___ Exercise material

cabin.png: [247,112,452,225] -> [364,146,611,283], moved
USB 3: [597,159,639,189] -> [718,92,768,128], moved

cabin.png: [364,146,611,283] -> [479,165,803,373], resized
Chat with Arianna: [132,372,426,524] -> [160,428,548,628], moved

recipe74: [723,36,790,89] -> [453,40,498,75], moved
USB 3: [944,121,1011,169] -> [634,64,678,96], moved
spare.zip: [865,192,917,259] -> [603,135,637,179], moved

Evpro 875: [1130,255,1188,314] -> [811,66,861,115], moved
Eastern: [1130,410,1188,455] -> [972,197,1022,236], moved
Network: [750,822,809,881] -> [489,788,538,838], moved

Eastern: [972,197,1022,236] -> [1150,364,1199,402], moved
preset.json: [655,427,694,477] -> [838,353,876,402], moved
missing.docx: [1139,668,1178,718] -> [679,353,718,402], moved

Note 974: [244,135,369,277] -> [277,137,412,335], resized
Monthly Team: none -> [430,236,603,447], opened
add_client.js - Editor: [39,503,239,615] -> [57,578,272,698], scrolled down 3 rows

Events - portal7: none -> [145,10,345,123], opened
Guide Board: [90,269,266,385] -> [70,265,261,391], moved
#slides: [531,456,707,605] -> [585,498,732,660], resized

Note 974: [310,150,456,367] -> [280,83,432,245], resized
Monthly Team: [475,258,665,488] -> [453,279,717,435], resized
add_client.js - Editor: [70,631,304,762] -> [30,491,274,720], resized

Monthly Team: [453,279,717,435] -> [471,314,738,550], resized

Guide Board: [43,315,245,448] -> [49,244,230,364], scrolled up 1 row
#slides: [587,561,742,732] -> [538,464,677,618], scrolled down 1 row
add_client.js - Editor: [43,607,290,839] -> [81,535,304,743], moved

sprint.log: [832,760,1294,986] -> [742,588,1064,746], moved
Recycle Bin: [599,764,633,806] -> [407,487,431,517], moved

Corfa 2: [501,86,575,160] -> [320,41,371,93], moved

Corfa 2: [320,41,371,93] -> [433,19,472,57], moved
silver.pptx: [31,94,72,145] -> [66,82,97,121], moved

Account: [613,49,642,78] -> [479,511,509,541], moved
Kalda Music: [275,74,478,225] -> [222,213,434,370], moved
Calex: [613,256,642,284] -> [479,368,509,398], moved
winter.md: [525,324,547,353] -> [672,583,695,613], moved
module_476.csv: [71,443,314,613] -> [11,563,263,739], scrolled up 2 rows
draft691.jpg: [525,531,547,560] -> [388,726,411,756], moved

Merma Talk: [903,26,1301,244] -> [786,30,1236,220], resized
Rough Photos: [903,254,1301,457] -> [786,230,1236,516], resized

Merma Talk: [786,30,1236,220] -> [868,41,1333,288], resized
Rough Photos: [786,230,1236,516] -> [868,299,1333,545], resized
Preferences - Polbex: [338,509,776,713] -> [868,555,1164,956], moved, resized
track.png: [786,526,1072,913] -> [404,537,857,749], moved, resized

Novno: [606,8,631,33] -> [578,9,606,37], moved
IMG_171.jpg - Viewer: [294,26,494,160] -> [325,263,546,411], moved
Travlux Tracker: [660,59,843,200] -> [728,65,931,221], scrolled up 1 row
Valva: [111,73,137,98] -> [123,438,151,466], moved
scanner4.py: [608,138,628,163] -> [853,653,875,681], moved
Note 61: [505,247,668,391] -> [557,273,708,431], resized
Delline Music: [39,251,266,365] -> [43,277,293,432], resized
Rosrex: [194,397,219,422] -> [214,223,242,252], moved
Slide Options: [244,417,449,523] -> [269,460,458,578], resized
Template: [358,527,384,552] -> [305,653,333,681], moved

______

What this task involves :: Work out how many lines of the material include the word "Rough", then answer with that number alone.

Solved exercise :: 2